PROBLEM STATEMENT: Everything from the line containing "side table: (201, 253) -> (145, 41), moved" through the line containing "door: (311, 295) -> (60, 166), hinge flipped" in the listing below should be copied exactly, and nothing more.

THE DATA:
=== Begin Enclosure ===

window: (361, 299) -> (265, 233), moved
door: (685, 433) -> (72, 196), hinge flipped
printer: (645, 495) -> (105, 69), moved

=== End Enclosure ===
=== Begin Enclosure ===

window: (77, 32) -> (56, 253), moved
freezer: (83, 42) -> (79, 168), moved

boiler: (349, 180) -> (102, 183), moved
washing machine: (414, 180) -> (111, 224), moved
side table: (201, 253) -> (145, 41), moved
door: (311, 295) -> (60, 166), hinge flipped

=== End Enclosure ===
=== Begin Enclosure ===

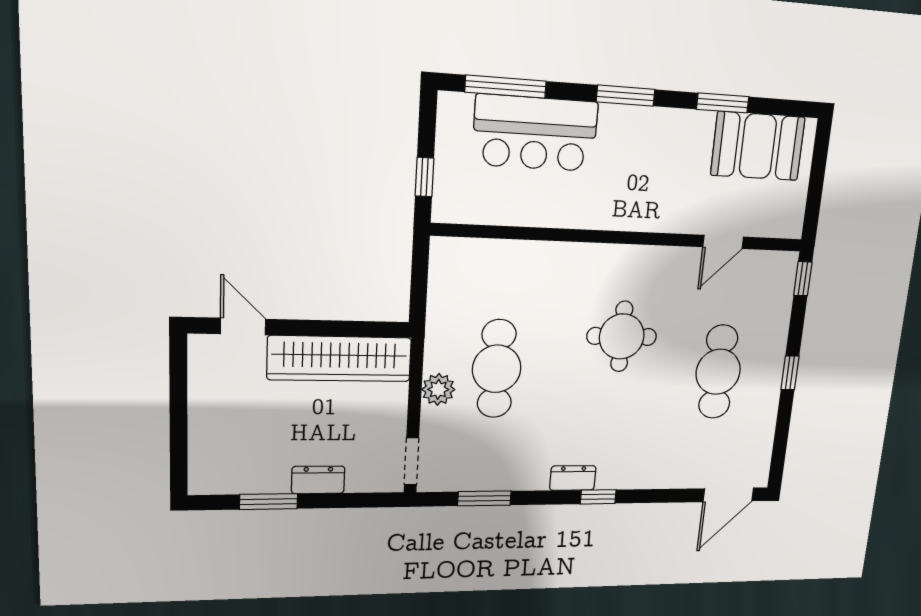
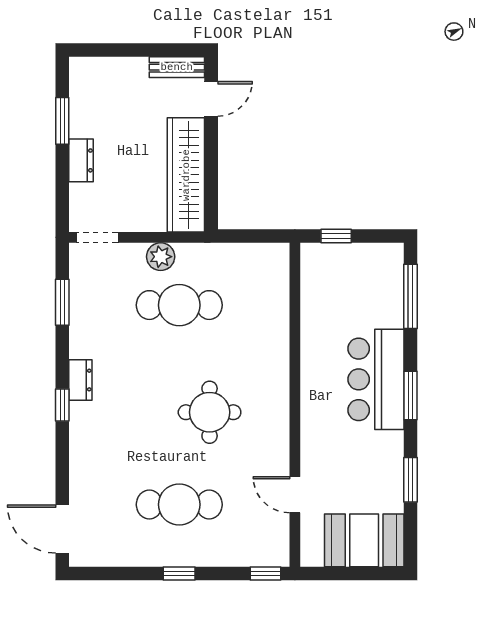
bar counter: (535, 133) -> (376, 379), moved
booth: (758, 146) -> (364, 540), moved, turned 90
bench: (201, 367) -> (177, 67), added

=== End Enclosure ===

THE COMPLETED TASK:
side table: (201, 253) -> (145, 41), moved
door: (311, 295) -> (60, 166), hinge flipped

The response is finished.